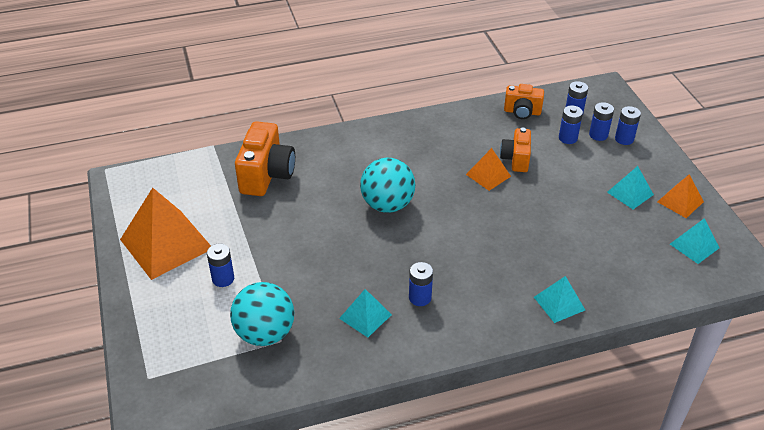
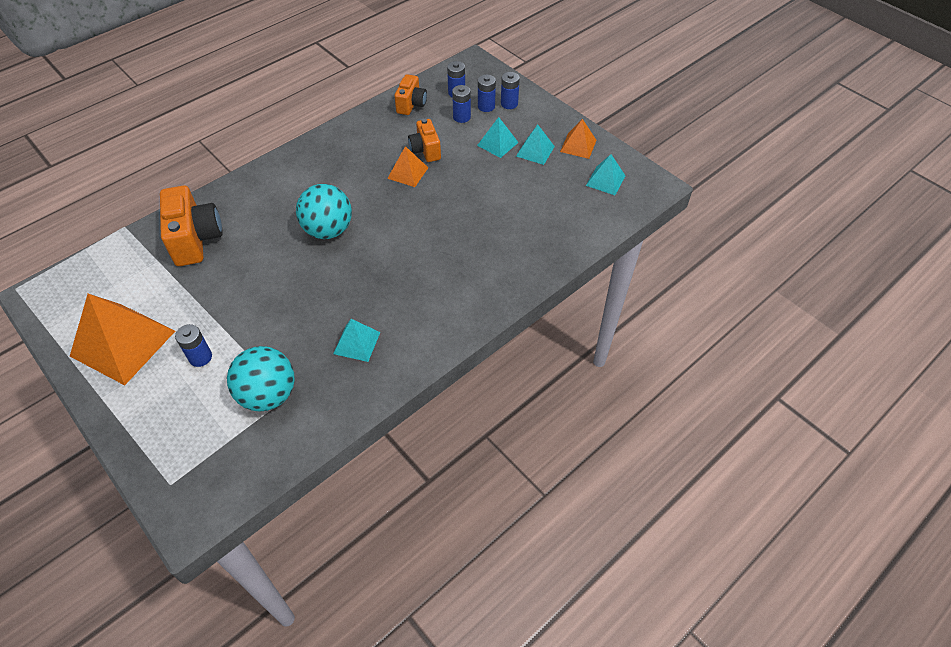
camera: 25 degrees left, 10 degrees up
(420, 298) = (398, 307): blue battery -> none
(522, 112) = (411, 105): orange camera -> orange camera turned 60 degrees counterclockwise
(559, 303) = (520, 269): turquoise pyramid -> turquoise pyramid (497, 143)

==

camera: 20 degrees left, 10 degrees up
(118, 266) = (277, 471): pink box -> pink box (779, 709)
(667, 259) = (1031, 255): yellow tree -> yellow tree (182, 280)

*WORK REQUEST*.
Please output exactly the lines between the one holding "camera: 25 degrees left, 10 degrees up" and the one holding "(559, 303) = (520, 269): turquoise" in the records above, inclusive, and nothing more.

*SOLUTION*.
camera: 25 degrees left, 10 degrees up
(420, 298) = (398, 307): blue battery -> none
(522, 112) = (411, 105): orange camera -> orange camera turned 60 degrees counterclockwise
(559, 303) = (520, 269): turquoise pyramid -> turquoise pyramid (497, 143)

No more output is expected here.